→ **Exercise aim**
Where the word "headphones" occurs in a line of the listing below, copy that line.

[Data records Boundary: Start]

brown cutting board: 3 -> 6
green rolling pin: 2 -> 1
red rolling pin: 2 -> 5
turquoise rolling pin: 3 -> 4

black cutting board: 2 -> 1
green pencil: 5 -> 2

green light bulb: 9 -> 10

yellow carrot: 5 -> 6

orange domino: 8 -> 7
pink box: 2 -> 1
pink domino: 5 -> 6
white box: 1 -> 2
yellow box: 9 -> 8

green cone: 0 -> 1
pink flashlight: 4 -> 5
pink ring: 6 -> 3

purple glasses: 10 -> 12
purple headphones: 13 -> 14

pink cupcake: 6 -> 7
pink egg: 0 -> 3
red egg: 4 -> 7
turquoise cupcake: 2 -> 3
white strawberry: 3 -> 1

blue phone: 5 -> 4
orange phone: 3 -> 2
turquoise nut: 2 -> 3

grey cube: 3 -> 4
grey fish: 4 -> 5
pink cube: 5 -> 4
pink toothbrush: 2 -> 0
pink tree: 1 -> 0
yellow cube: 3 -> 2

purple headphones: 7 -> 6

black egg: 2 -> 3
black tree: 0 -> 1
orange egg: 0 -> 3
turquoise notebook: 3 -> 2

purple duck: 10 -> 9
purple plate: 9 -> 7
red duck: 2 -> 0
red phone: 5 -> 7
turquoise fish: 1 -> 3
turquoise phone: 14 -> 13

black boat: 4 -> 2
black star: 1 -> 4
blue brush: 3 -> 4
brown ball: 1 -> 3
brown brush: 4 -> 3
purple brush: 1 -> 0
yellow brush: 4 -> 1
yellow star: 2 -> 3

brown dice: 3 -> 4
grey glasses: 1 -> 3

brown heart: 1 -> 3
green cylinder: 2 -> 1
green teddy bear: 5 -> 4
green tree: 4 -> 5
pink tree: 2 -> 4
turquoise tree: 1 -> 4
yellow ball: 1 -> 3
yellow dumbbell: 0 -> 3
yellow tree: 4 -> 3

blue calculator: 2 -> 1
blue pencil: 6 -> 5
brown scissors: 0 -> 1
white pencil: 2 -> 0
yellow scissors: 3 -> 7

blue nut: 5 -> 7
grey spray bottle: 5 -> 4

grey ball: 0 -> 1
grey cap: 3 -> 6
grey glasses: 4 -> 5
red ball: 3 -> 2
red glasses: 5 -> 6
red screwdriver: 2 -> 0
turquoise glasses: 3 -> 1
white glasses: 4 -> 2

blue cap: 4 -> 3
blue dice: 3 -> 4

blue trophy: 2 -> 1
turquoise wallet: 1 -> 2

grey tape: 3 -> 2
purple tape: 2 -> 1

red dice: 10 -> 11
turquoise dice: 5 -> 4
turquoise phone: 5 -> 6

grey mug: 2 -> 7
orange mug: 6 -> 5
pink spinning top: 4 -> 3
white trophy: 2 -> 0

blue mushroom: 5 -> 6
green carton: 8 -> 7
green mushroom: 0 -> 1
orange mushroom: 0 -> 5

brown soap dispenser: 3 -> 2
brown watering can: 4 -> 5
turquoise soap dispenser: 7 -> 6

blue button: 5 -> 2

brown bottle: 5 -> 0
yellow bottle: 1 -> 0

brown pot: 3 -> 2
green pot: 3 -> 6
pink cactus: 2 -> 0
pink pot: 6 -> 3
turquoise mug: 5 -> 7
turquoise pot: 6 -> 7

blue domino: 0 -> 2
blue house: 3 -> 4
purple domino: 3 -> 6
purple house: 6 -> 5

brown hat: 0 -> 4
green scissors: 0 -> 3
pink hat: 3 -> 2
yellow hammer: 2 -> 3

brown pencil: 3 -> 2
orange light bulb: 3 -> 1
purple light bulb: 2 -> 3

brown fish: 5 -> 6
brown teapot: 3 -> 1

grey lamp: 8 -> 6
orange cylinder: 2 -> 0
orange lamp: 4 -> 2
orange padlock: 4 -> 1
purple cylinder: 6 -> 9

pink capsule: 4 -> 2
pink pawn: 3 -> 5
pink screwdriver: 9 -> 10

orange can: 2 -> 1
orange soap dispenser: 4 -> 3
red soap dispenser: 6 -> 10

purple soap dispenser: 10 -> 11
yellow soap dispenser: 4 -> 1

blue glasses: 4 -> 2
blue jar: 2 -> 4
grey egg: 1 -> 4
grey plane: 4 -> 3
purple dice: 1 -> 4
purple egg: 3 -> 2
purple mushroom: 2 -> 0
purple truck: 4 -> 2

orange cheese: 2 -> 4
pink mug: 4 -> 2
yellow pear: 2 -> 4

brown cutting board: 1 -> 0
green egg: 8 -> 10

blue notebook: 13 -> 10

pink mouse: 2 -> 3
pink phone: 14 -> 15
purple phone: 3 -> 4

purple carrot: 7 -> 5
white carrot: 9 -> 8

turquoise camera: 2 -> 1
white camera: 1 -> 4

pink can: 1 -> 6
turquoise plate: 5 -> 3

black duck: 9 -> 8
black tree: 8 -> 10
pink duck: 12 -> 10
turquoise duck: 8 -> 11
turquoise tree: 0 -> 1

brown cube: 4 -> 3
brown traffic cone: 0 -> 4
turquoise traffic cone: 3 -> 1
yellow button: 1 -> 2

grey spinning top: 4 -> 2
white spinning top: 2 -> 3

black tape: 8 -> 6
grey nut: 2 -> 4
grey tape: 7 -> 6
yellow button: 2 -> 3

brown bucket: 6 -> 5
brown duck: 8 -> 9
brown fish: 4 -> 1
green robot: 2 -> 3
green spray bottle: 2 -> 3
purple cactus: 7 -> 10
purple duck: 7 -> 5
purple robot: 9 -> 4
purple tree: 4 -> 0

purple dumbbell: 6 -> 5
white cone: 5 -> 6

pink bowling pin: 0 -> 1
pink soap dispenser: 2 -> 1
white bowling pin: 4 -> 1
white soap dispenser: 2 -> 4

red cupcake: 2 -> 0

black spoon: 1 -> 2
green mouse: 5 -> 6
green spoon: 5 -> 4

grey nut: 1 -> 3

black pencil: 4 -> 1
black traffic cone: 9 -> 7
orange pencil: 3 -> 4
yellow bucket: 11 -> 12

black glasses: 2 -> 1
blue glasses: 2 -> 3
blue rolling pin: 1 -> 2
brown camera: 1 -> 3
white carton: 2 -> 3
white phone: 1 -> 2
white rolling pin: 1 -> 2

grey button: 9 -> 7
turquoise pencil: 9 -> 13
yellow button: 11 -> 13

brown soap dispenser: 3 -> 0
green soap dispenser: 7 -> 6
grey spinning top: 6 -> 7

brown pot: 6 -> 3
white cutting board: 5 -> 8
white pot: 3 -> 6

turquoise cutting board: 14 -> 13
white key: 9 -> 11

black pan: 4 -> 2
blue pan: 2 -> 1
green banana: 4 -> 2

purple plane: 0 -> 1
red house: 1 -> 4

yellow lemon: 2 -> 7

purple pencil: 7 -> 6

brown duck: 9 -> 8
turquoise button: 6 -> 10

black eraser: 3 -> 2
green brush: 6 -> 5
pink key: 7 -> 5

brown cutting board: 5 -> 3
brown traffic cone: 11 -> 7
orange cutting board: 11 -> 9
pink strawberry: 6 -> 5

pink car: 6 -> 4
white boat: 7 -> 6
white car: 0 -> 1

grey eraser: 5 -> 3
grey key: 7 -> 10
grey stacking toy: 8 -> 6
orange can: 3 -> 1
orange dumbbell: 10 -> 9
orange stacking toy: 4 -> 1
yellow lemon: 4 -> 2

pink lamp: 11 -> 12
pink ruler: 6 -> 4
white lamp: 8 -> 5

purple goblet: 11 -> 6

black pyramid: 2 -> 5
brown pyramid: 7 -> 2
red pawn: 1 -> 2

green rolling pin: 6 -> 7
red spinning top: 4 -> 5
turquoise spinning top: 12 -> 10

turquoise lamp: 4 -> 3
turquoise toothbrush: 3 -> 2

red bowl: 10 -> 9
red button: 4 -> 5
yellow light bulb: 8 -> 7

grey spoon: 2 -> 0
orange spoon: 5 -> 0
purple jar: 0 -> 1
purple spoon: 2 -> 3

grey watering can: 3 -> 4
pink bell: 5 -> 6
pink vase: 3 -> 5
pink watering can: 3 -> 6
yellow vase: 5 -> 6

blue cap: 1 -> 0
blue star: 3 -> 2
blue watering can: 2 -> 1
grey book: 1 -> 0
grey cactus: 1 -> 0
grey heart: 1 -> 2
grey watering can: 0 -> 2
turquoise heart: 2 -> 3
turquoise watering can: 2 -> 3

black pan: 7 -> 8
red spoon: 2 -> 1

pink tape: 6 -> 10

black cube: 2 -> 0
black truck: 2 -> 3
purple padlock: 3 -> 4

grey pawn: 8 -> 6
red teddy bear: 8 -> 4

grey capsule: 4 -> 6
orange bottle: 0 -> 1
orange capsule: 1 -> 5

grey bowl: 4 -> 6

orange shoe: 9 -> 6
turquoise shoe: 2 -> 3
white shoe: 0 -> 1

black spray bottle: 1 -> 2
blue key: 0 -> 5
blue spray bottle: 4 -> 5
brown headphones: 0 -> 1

[Data records Boundary: End]

→ **Answer for this exercise**
purple headphones: 13 -> 14
purple headphones: 7 -> 6
brown headphones: 0 -> 1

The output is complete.